▶ [Aim of the exercise]:
Exactly reproduce the line containing "(432, 125) = (643, 454): turquoise" together with every line after it, through the end of the entries, and give nothing more.

Recorded data:

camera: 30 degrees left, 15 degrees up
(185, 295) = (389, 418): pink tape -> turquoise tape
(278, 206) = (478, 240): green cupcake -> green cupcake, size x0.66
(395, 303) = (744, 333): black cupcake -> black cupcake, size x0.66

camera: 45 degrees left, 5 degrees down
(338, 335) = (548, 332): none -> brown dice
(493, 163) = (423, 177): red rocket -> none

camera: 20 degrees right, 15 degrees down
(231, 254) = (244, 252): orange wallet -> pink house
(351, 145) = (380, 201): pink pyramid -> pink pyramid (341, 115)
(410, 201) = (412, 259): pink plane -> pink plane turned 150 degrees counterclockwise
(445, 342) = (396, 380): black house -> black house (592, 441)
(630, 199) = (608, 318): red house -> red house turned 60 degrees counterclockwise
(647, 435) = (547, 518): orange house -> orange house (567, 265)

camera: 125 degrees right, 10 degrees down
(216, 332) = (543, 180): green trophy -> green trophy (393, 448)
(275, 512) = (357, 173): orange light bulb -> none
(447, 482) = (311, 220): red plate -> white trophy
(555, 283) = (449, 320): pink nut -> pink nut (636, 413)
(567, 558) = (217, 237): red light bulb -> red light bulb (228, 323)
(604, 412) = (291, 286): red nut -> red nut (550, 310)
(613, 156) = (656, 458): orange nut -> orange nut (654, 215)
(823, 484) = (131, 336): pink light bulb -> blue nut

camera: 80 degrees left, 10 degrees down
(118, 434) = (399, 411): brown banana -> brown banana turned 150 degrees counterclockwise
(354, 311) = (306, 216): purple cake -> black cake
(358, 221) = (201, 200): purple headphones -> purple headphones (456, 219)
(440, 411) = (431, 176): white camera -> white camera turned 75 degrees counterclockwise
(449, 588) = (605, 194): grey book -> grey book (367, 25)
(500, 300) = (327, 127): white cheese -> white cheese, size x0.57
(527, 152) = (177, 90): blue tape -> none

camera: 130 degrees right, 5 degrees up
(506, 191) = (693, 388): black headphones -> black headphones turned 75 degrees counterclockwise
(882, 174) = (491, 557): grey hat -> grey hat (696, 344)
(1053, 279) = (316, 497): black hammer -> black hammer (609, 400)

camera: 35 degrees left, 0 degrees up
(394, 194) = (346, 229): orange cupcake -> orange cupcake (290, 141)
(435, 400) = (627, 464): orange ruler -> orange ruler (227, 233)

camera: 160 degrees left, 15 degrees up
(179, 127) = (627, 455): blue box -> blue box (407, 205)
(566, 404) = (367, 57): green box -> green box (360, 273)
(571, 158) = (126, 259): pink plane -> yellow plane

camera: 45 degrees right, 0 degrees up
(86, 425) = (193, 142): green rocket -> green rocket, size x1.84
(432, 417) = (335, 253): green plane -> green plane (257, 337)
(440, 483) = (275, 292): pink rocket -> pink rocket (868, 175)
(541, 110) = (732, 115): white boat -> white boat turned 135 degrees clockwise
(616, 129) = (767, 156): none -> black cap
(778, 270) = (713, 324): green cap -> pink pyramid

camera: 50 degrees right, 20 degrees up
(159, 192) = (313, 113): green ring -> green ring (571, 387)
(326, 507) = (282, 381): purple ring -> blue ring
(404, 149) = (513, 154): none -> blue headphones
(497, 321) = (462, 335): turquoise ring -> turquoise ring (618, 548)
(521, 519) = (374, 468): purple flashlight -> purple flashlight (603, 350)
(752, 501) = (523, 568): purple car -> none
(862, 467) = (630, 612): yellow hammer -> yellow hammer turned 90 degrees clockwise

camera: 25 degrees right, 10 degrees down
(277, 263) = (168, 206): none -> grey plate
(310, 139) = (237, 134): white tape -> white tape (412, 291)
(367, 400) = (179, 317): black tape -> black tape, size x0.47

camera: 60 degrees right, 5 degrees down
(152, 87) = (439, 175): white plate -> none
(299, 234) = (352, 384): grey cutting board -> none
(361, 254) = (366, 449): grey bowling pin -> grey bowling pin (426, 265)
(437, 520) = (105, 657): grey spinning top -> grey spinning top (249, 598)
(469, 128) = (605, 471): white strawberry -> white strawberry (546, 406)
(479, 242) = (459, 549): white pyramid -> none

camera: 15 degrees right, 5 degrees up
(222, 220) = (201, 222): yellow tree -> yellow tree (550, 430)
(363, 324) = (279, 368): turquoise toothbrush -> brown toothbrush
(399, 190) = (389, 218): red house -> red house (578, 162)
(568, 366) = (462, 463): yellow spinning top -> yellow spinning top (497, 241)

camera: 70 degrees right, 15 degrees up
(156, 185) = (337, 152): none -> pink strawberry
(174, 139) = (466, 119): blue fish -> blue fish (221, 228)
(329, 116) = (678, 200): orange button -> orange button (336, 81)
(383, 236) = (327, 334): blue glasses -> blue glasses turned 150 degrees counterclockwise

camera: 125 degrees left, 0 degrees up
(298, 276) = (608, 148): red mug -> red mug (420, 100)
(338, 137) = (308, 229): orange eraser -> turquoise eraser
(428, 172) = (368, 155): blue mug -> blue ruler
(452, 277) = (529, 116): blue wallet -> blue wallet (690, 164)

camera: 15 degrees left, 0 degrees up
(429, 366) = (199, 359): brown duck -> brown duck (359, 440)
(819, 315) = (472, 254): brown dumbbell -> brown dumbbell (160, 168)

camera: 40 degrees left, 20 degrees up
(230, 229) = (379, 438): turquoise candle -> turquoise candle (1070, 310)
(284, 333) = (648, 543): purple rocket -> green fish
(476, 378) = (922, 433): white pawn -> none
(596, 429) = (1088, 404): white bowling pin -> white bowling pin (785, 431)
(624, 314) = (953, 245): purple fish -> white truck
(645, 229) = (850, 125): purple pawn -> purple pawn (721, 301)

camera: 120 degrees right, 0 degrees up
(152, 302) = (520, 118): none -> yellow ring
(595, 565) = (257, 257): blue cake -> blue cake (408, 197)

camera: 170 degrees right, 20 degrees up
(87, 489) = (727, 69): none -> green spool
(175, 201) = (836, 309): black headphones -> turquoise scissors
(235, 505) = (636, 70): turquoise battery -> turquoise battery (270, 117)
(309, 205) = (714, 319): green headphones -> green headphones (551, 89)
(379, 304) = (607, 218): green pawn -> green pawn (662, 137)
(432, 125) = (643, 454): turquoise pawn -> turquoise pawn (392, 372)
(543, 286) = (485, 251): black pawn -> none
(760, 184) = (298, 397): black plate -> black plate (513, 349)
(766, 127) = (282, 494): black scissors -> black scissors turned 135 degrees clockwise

▶ [Output of the exercise]:
(432, 125) = (643, 454): turquoise pawn -> turquoise pawn (392, 372)
(543, 286) = (485, 251): black pawn -> none
(760, 184) = (298, 397): black plate -> black plate (513, 349)
(766, 127) = (282, 494): black scissors -> black scissors turned 135 degrees clockwise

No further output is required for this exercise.